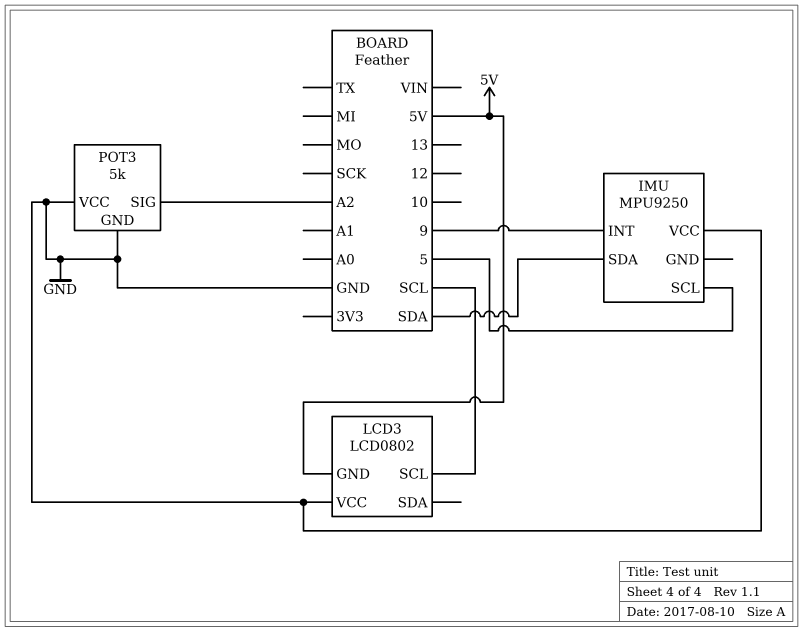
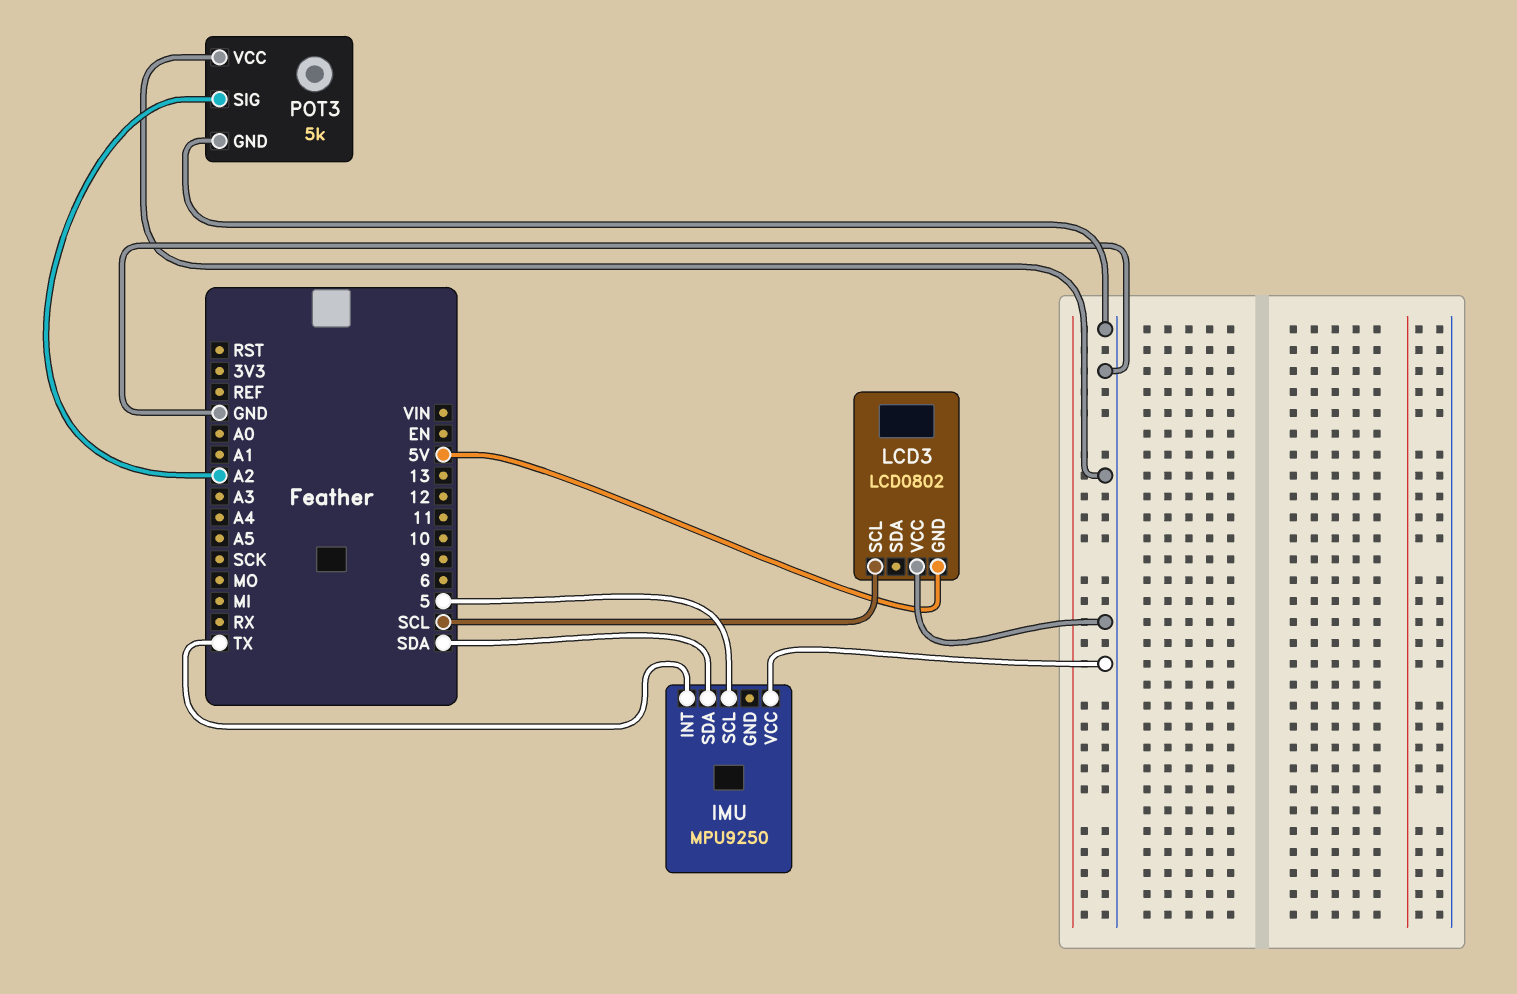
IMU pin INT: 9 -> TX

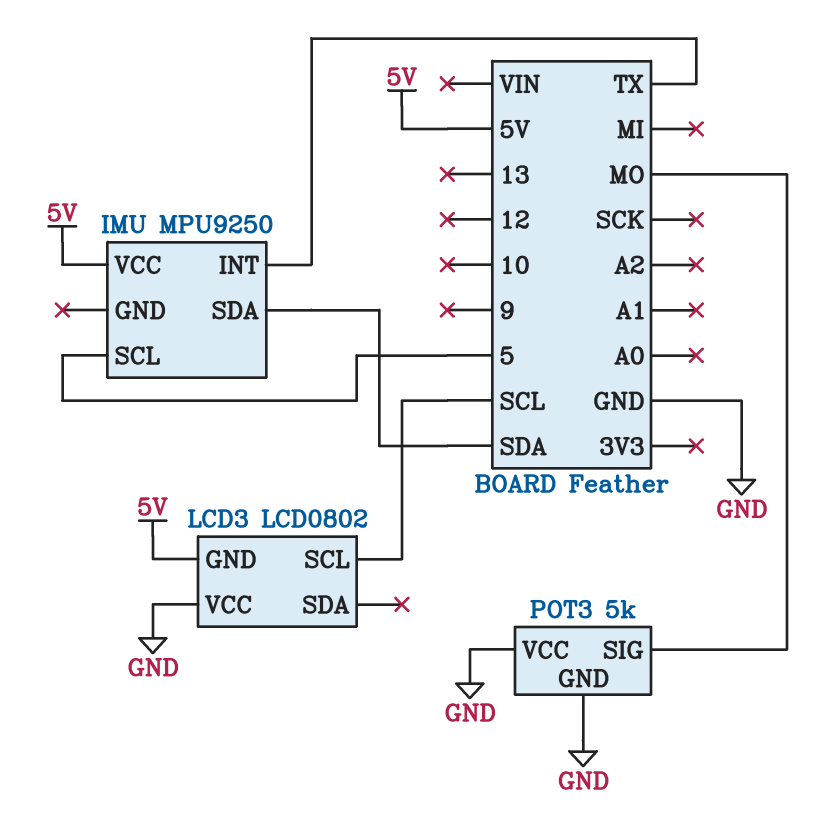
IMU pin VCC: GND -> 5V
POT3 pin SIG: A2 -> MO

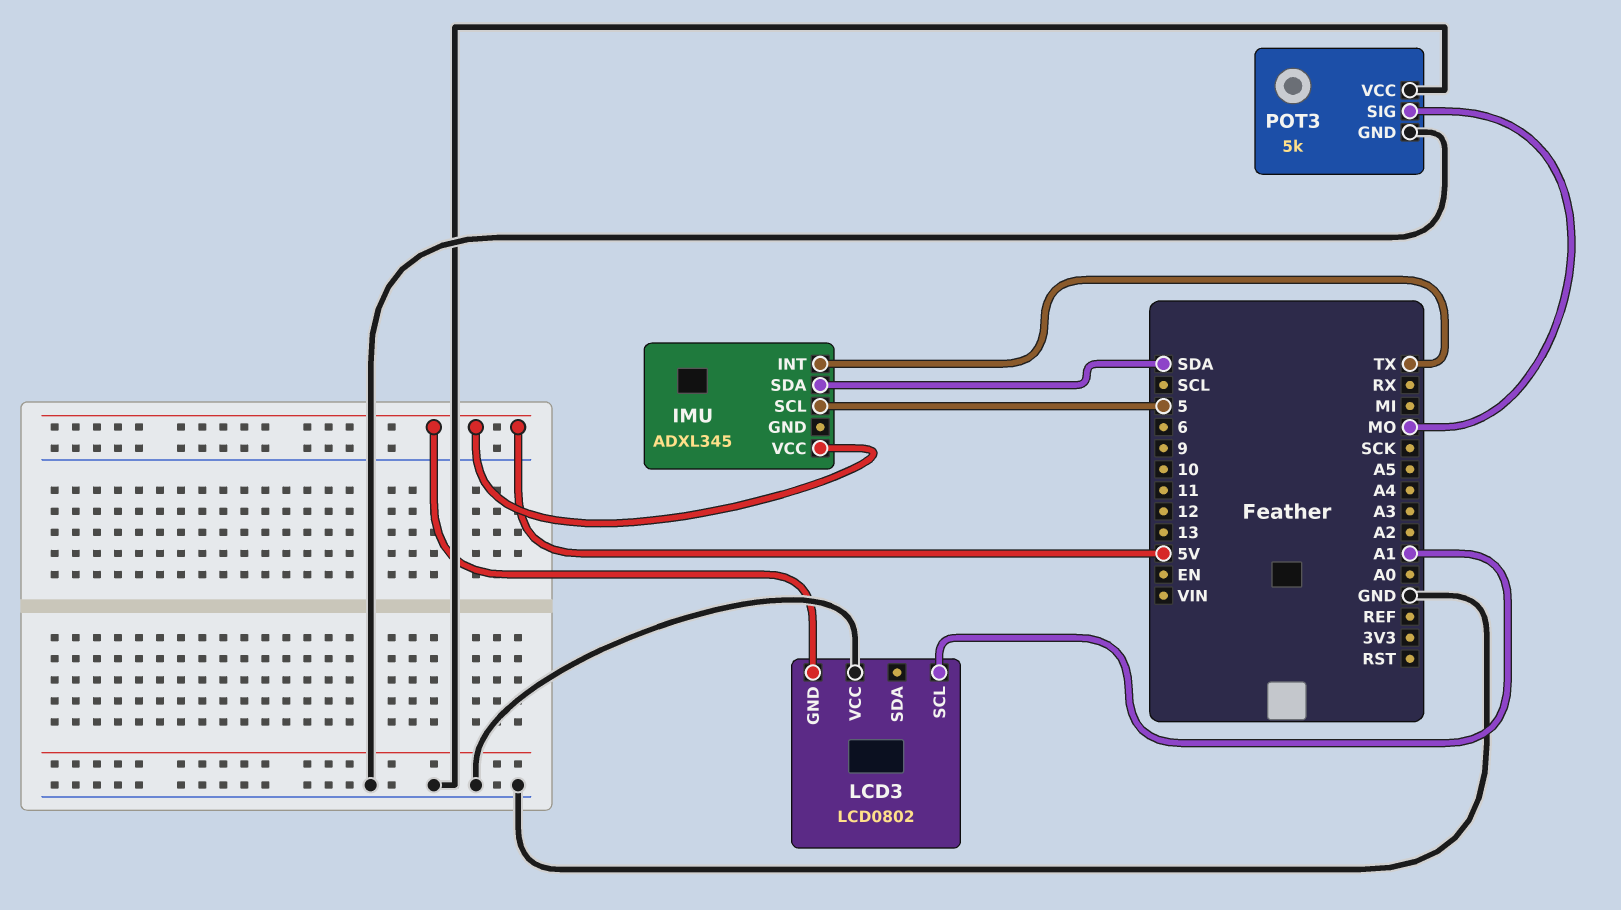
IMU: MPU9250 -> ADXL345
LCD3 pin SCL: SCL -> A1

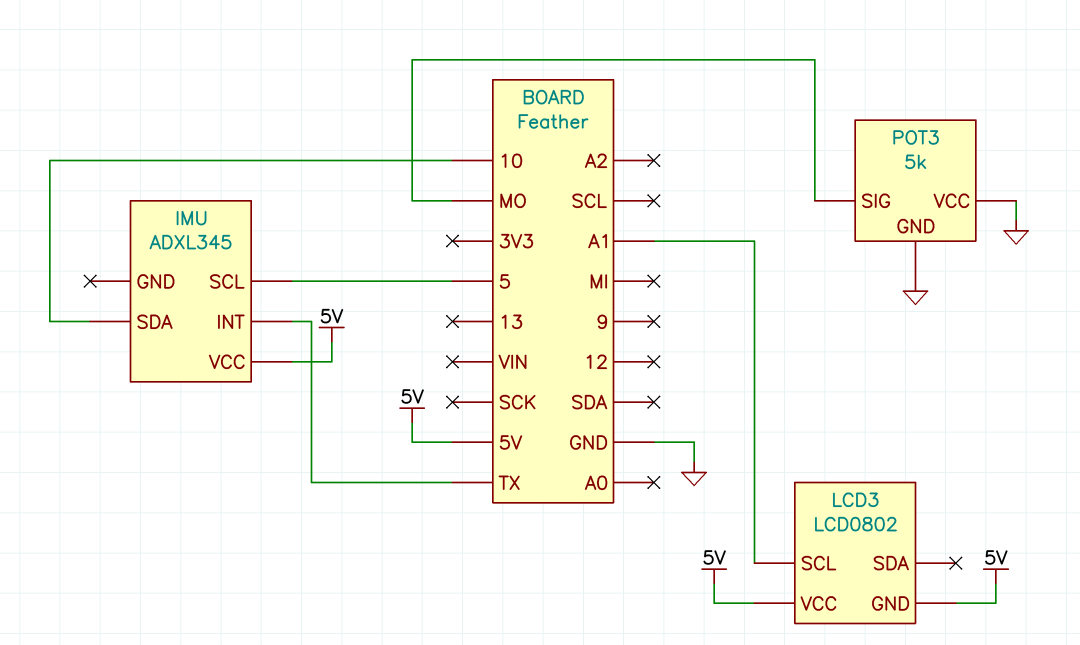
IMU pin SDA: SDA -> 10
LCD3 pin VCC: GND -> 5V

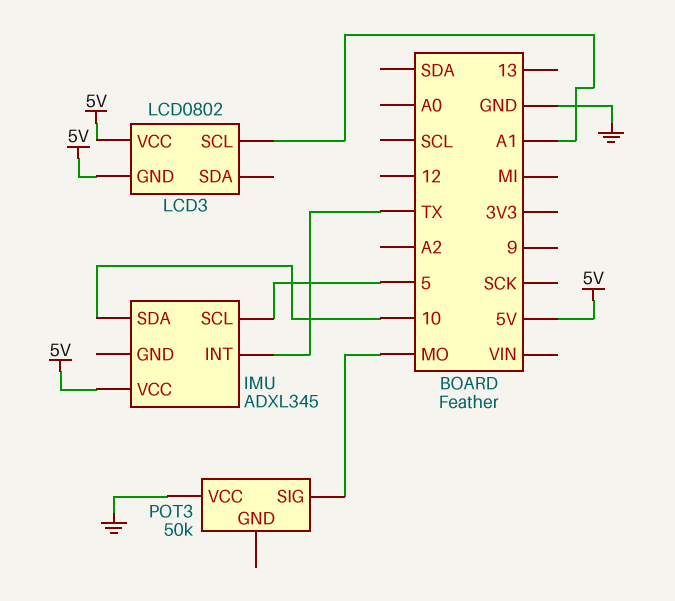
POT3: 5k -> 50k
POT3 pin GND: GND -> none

----------

● **WORK TASK**
Retype the listing exactly. Pictures do not belong in the copy.

● **FINISHED EXERCISE**
IMU pin INT: 9 -> TX

IMU pin VCC: GND -> 5V
POT3 pin SIG: A2 -> MO

IMU: MPU9250 -> ADXL345
LCD3 pin SCL: SCL -> A1

IMU pin SDA: SDA -> 10
LCD3 pin VCC: GND -> 5V

POT3: 5k -> 50k
POT3 pin GND: GND -> none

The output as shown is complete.